### [The problem]
Those lines of the following listing which contain the string "none" should be returned.

### [Dataset records]
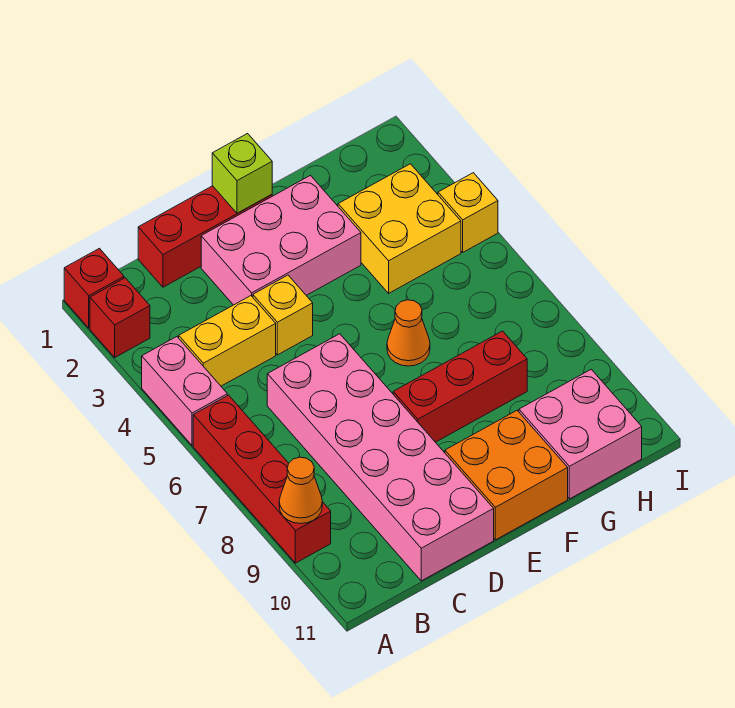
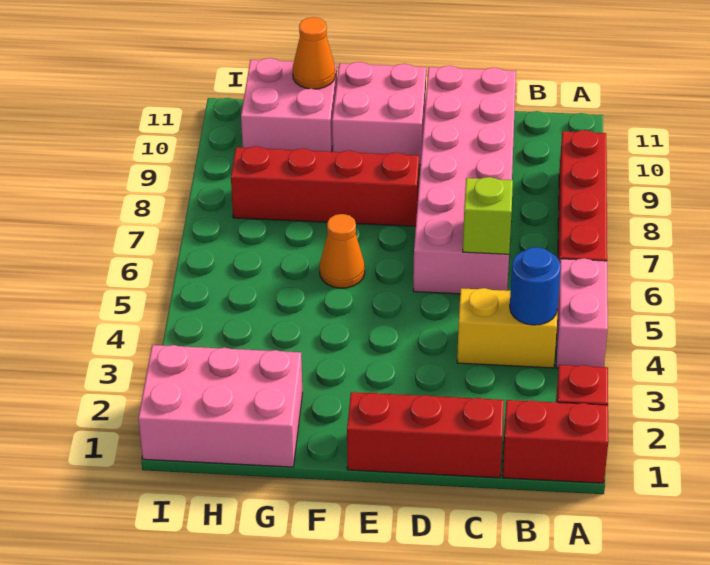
red 1x1 brick [64,248,124,328] -> red 1x2 brick [503,400,608,483]
orange 1x1 cone [279,457,322,524] -> orange 1x1 cone moved to [293,17,335,89]
none -> blue 1x1 round brick [510,247,561,325]
pink 2x3 brick [201,175,361,305] -> pink 2x3 brick moved to [138,345,302,467]
yellow 1x1 brick [253,275,313,355] -> none
lime 1x1 brick [212,134,272,213] -> lime 1x1 brick moved to [463,177,513,254]
red 1x3 brick [393,331,527,442] -> red 1x4 brick [231,146,419,226]
orange 2x2 brick [445,410,568,540] -> pink 2x2 brick [332,62,426,165]
yellow 2x2 brick [338,164,461,293] -> none
yellow 1x1 brick [438,173,498,252] -> none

### [Solution to the problem]
none -> blue 1x1 round brick [510,247,561,325]
yellow 1x1 brick [253,275,313,355] -> none
yellow 2x2 brick [338,164,461,293] -> none
yellow 1x1 brick [438,173,498,252] -> none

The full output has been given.